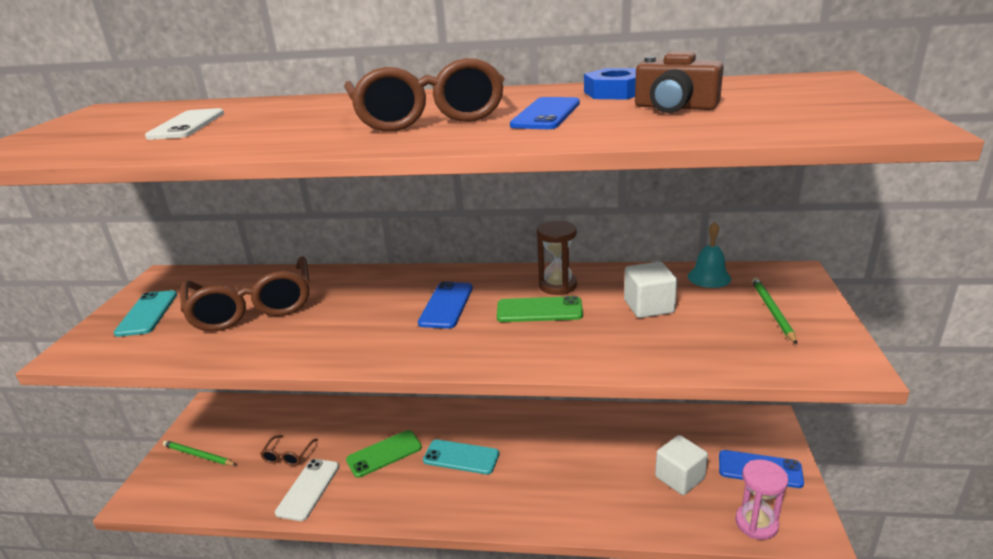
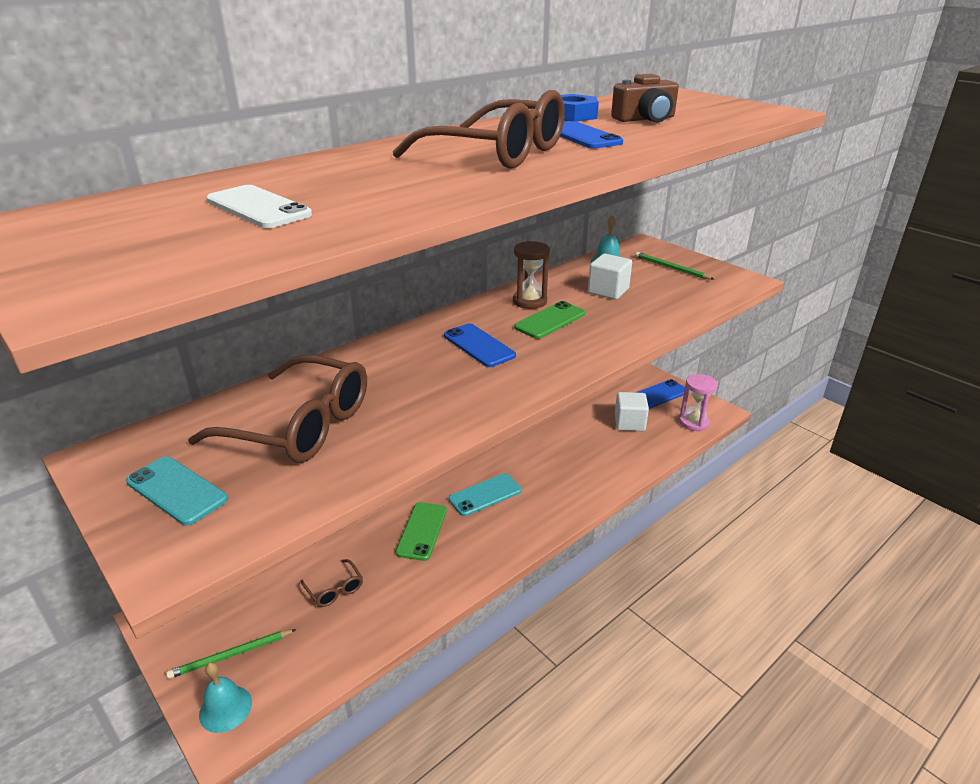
camera: 50 degrees left, 5 degrees up
(156, 484) = (225, 708): none -> turquoise bell
(308, 489) = (399, 595): white phone -> none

----

**Brief**. Report every line from the listing above where the string "none" can be found.

**Answer to this problem**.
(156, 484) = (225, 708): none -> turquoise bell
(308, 489) = (399, 595): white phone -> none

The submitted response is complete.